● **What to produce**
In the entries below, find the line with "(417, 410) = (384, 107): pink" and print exactly every line from there up to and including the line with "(937, 380) = (238, 374): none -> white wallet", with no other lines.

● **Records supplied**
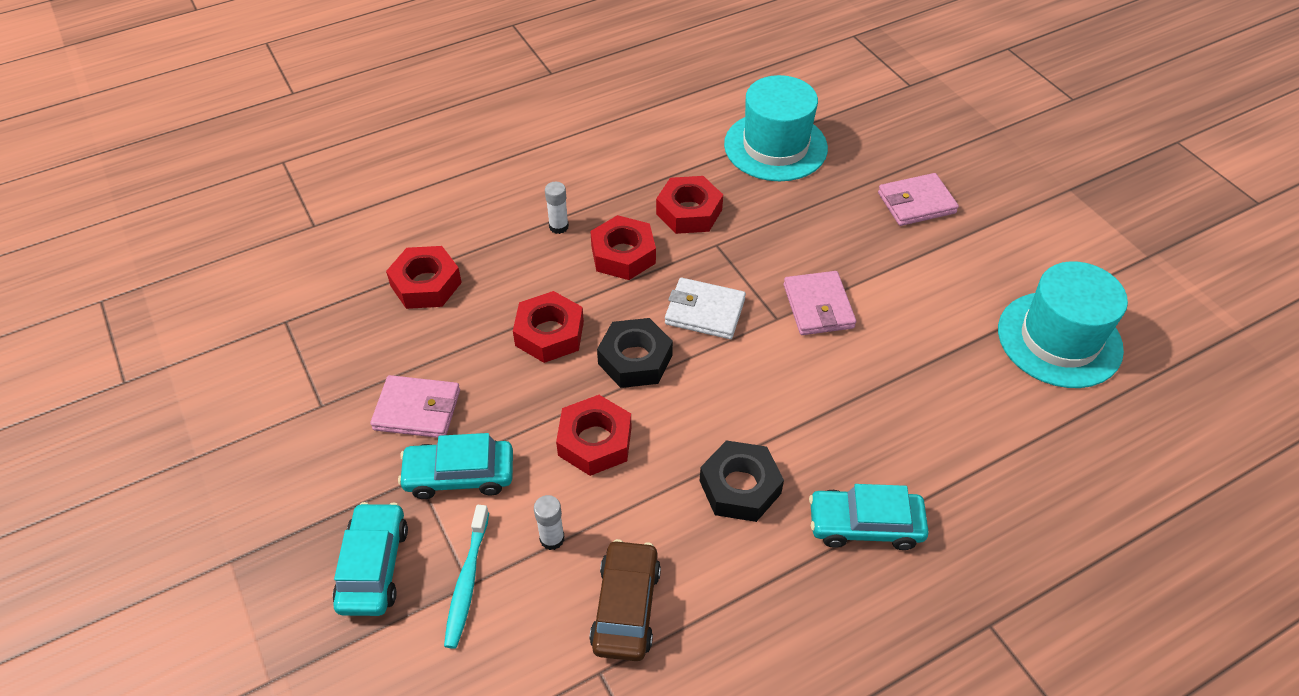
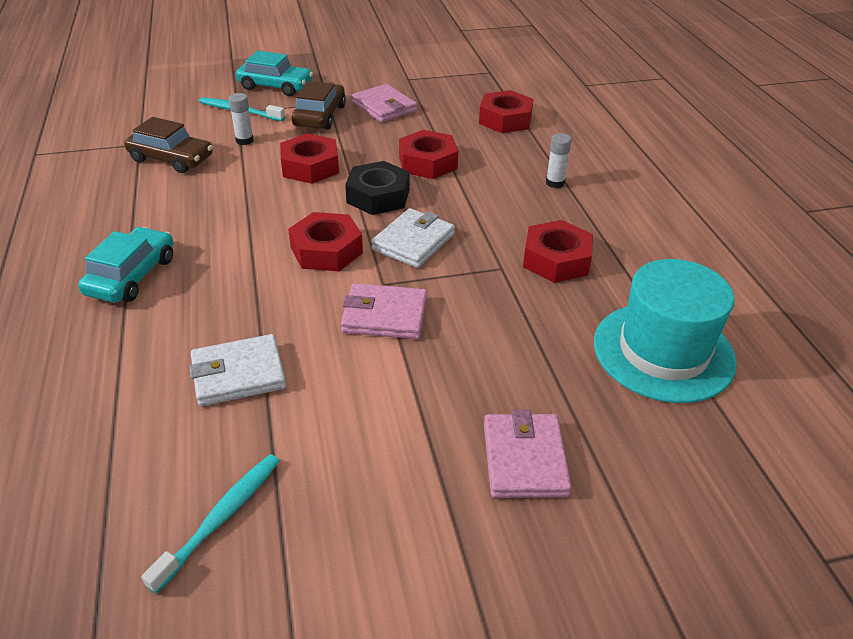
camera: 105 degrees right, 10 degrees down
(417, 410) = (384, 107): pink wallet -> pink wallet turned 60 degrees counterclockwise
(459, 475) = (319, 116): turquoise car -> brown car
(623, 255) = (506, 210): red nut -> red nut (326, 250)
(740, 487) = (219, 221): black nut -> none
(937, 380) = (238, 374): none -> white wallet
(1059, 339) = (221, 518): turquoise hat -> turquoise toothbrush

● **Expected output**
(417, 410) = (384, 107): pink wallet -> pink wallet turned 60 degrees counterclockwise
(459, 475) = (319, 116): turquoise car -> brown car
(623, 255) = (506, 210): red nut -> red nut (326, 250)
(740, 487) = (219, 221): black nut -> none
(937, 380) = (238, 374): none -> white wallet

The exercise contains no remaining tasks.